_Provided material_
◇ ◇ ◇
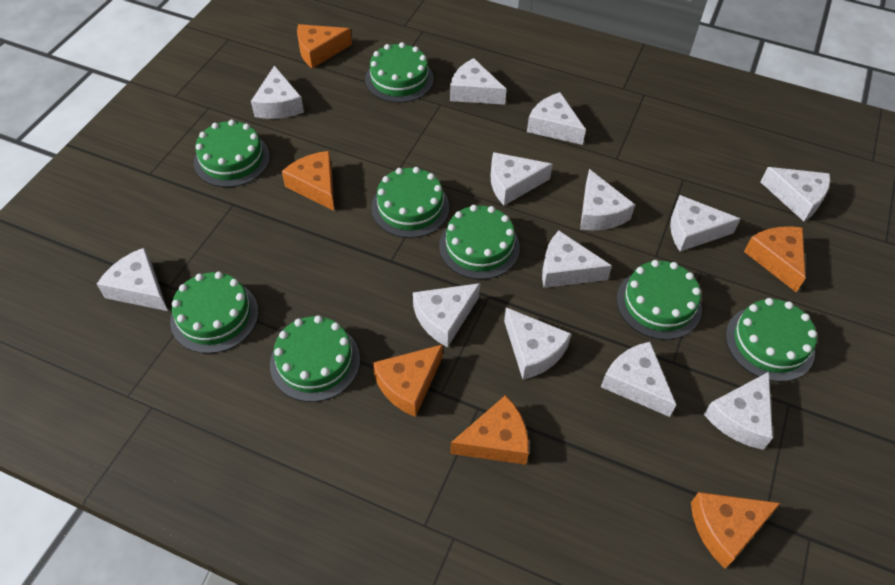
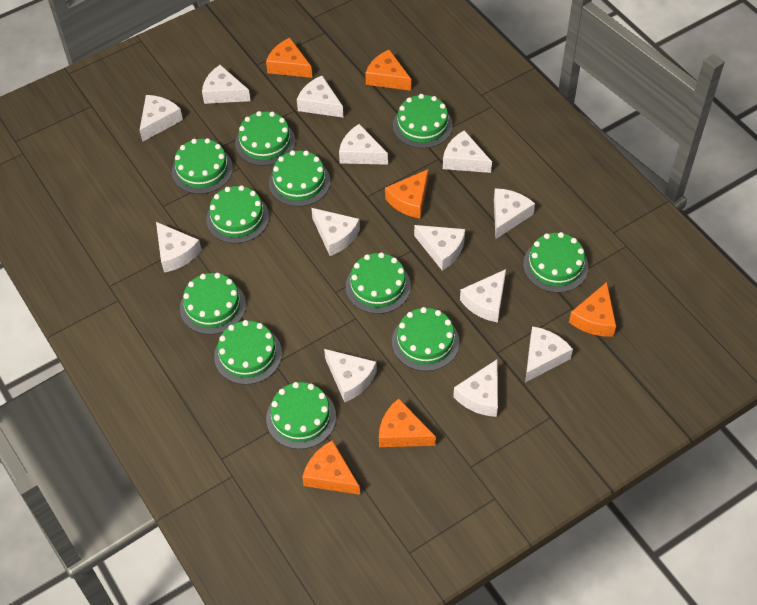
green cake: 8 -> 11

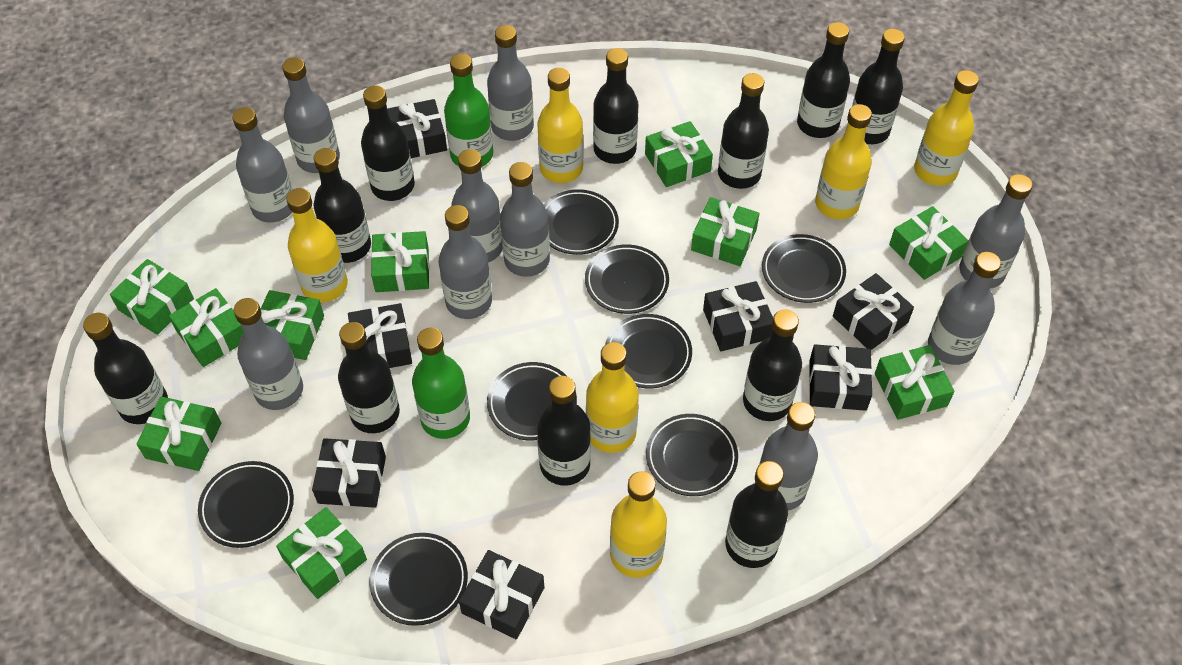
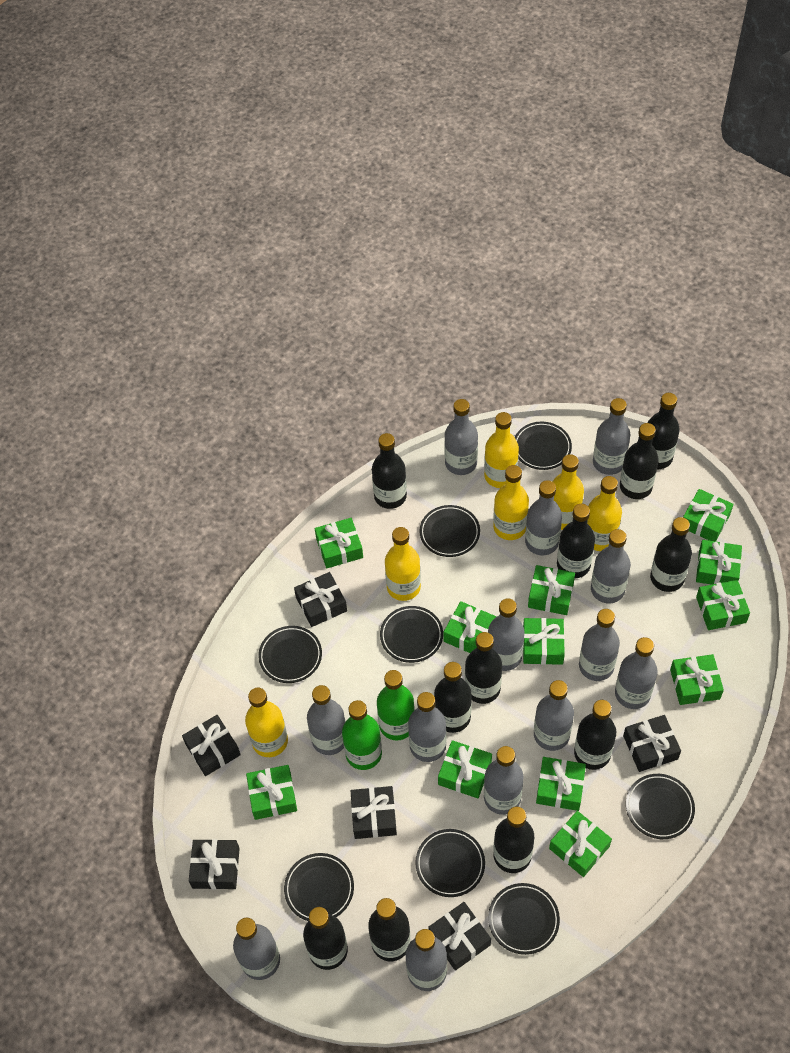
black gift: 7 -> 6
green gift: 10 -> 12
grey bottle: 10 -> 13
◇ ◇ ◇
Restate the whole of the material word for word without the pictures.

_Response area_
green cake: 8 -> 11

black gift: 7 -> 6
green gift: 10 -> 12
grey bottle: 10 -> 13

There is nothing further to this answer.